### Required action
Pictures found in the material must be left out, and every line returned as written.

### Records provided
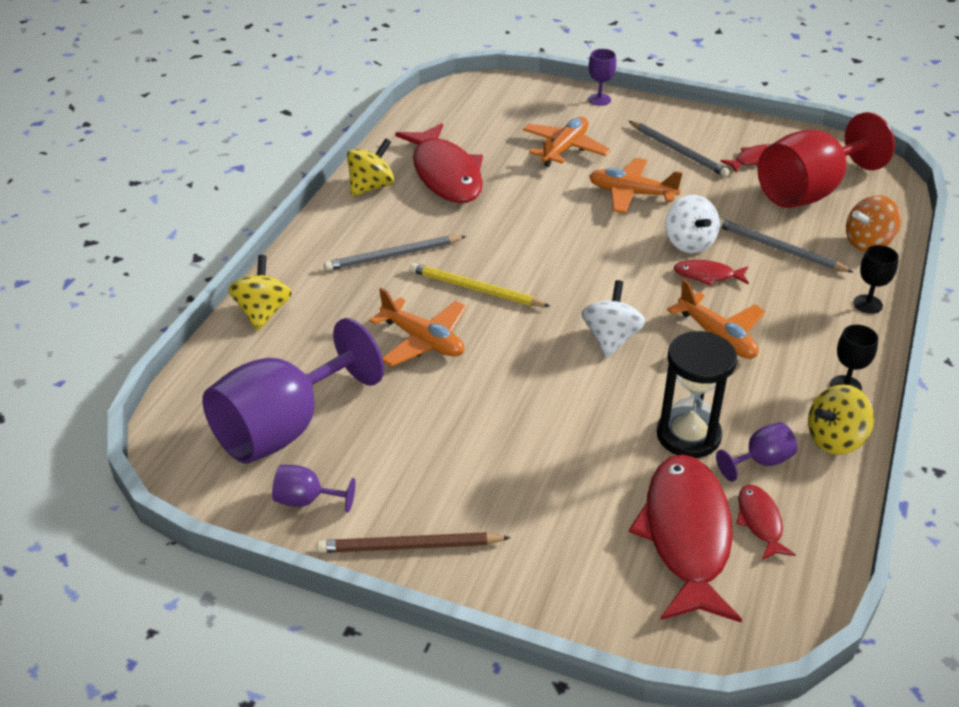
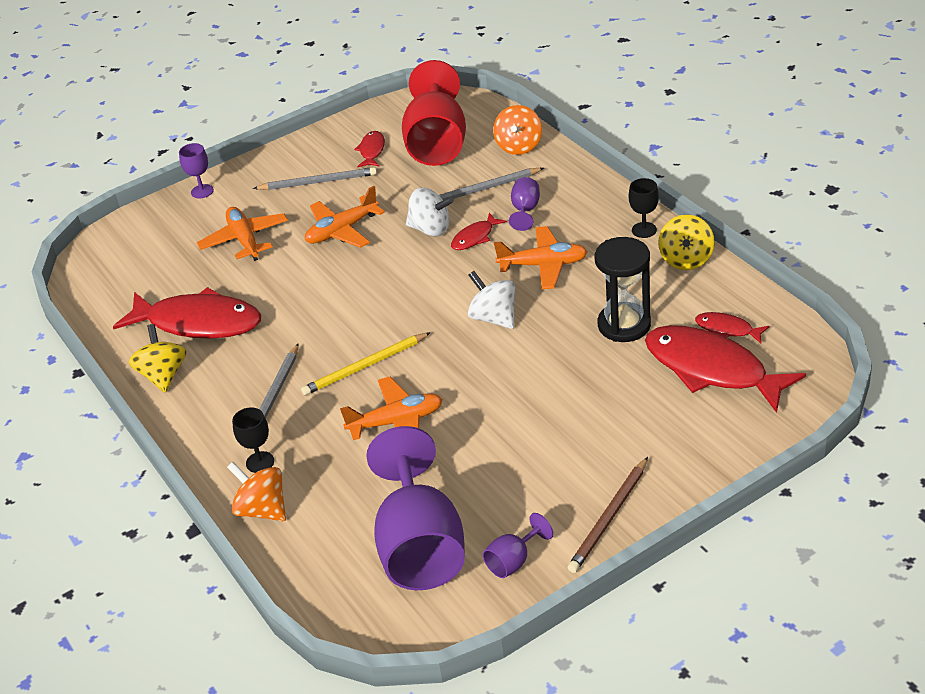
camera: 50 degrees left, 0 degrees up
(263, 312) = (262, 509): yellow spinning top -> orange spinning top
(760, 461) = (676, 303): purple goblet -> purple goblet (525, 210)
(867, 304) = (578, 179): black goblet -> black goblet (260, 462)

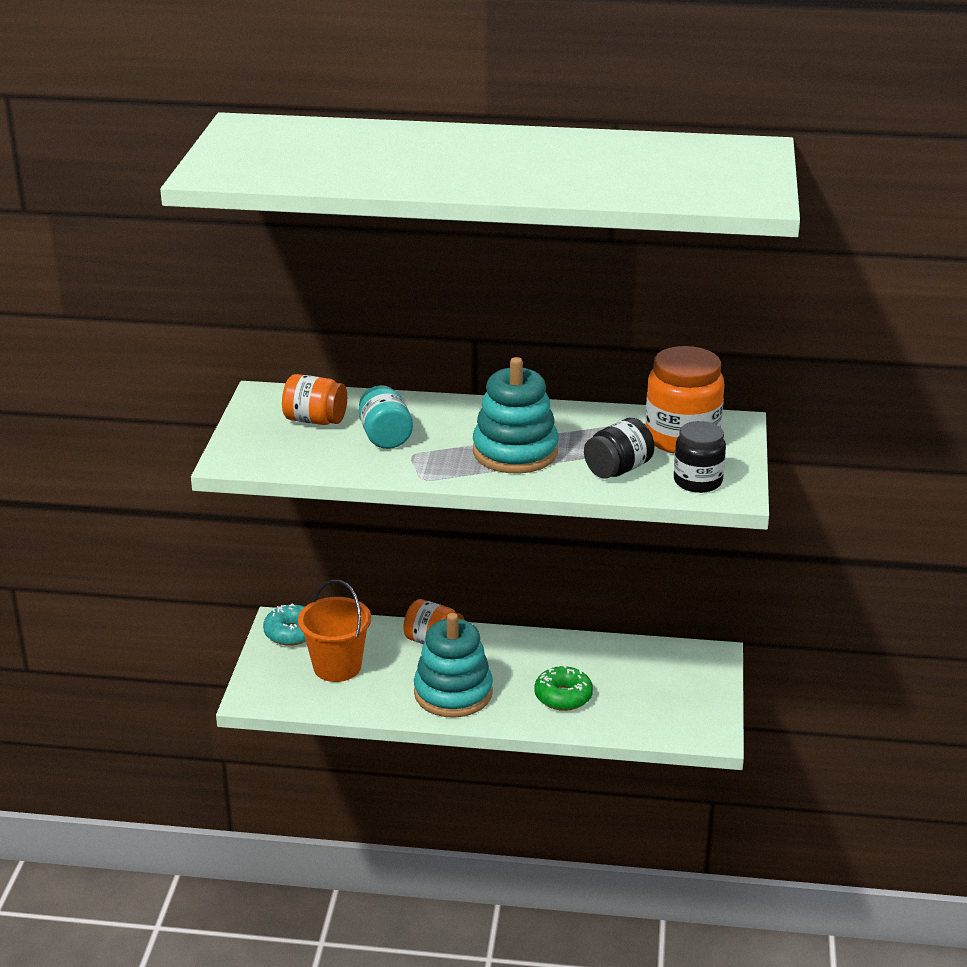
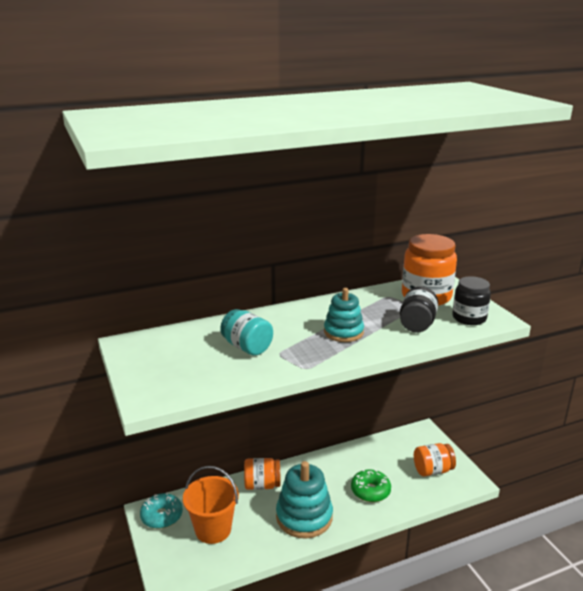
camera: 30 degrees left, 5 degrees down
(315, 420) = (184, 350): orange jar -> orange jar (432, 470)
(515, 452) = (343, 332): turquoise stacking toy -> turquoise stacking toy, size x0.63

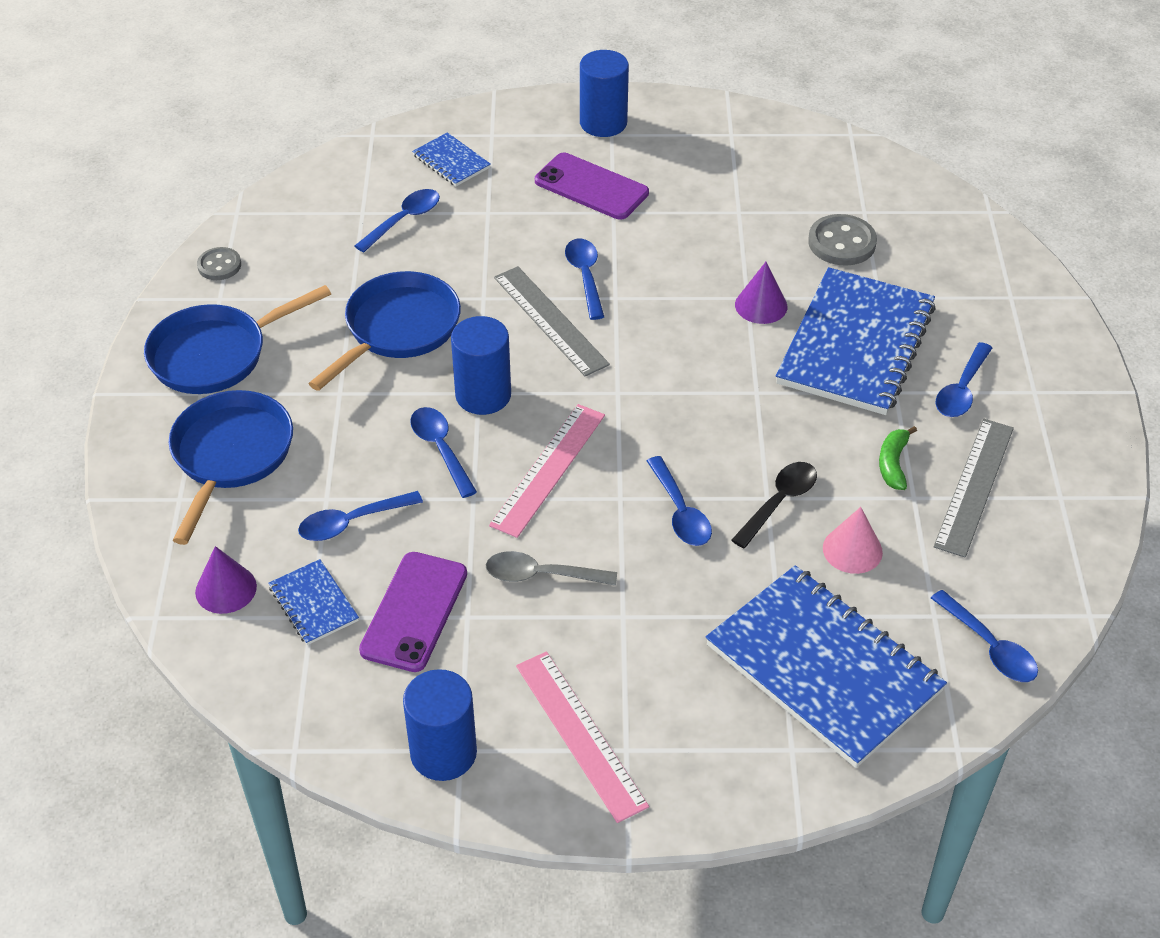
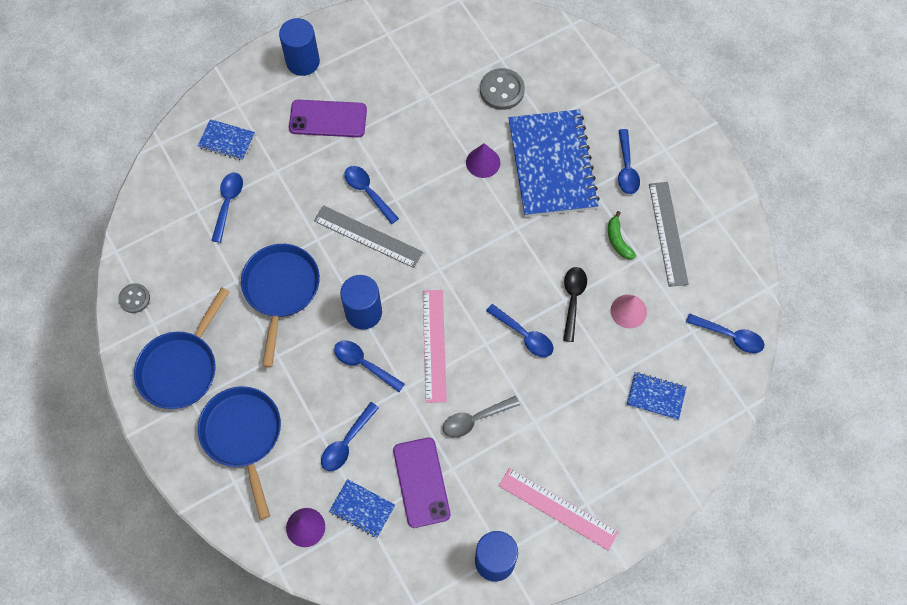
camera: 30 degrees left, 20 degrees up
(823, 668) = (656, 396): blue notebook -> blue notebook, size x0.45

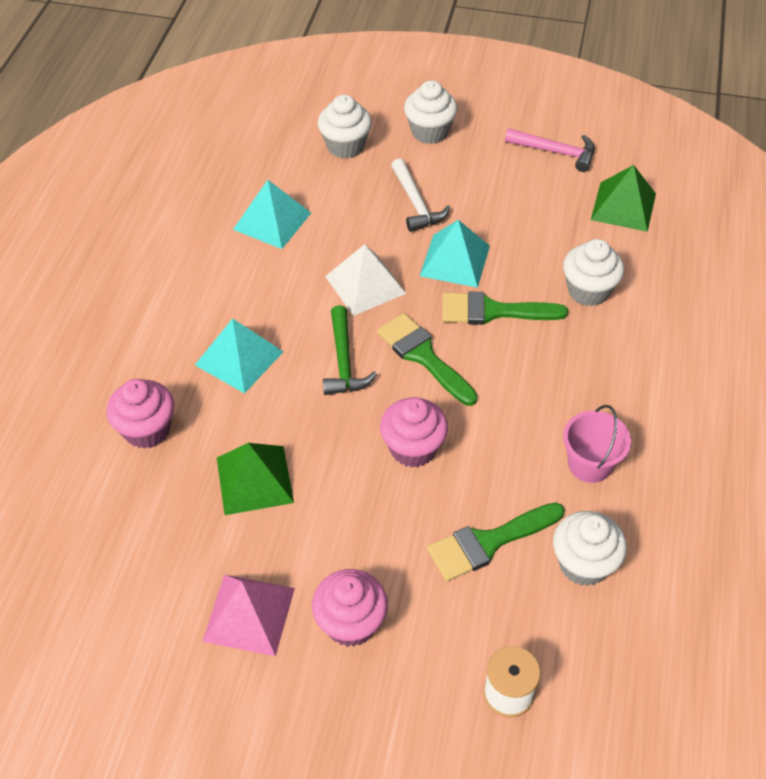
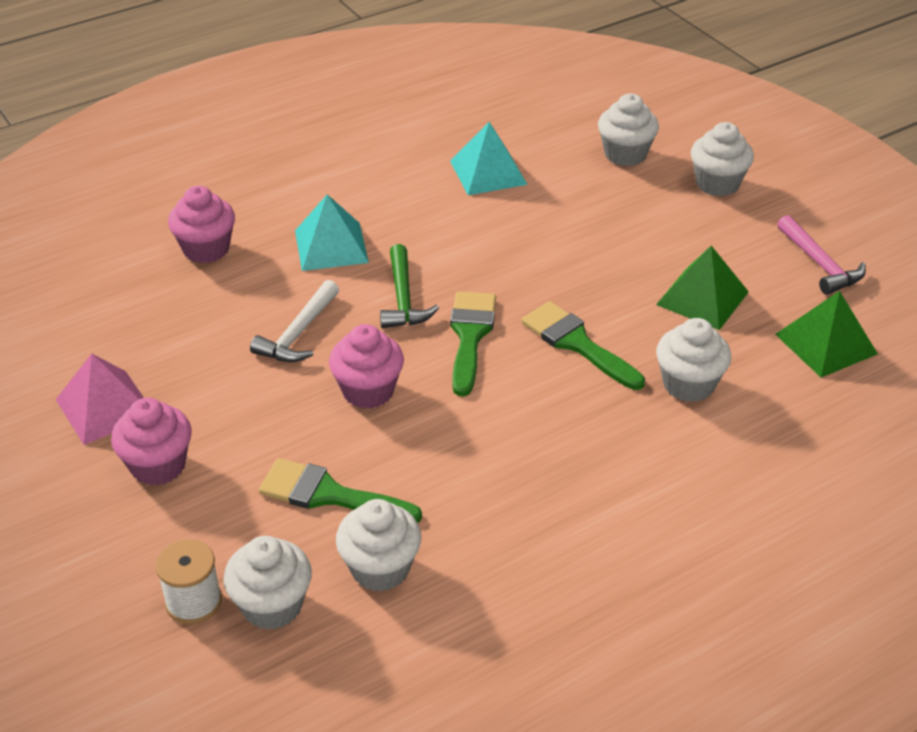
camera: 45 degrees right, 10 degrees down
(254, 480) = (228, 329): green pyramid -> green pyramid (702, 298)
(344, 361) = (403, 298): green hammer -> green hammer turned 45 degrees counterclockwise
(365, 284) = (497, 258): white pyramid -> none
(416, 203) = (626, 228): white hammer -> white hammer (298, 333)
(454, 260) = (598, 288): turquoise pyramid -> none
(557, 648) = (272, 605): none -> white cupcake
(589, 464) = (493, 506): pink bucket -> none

### Written response
camera: 50 degrees left, 0 degrees up
(263, 312) = (262, 509): yellow spinning top -> orange spinning top
(760, 461) = (676, 303): purple goblet -> purple goblet (525, 210)
(867, 304) = (578, 179): black goblet -> black goblet (260, 462)

camera: 30 degrees left, 5 degrees down
(315, 420) = (184, 350): orange jar -> orange jar (432, 470)
(515, 452) = (343, 332): turquoise stacking toy -> turquoise stacking toy, size x0.63

camera: 30 degrees left, 20 degrees up
(823, 668) = (656, 396): blue notebook -> blue notebook, size x0.45

camera: 45 degrees right, 10 degrees down
(254, 480) = (228, 329): green pyramid -> green pyramid (702, 298)
(344, 361) = (403, 298): green hammer -> green hammer turned 45 degrees counterclockwise
(365, 284) = (497, 258): white pyramid -> none
(416, 203) = (626, 228): white hammer -> white hammer (298, 333)
(454, 260) = (598, 288): turquoise pyramid -> none
(557, 648) = (272, 605): none -> white cupcake
(589, 464) = (493, 506): pink bucket -> none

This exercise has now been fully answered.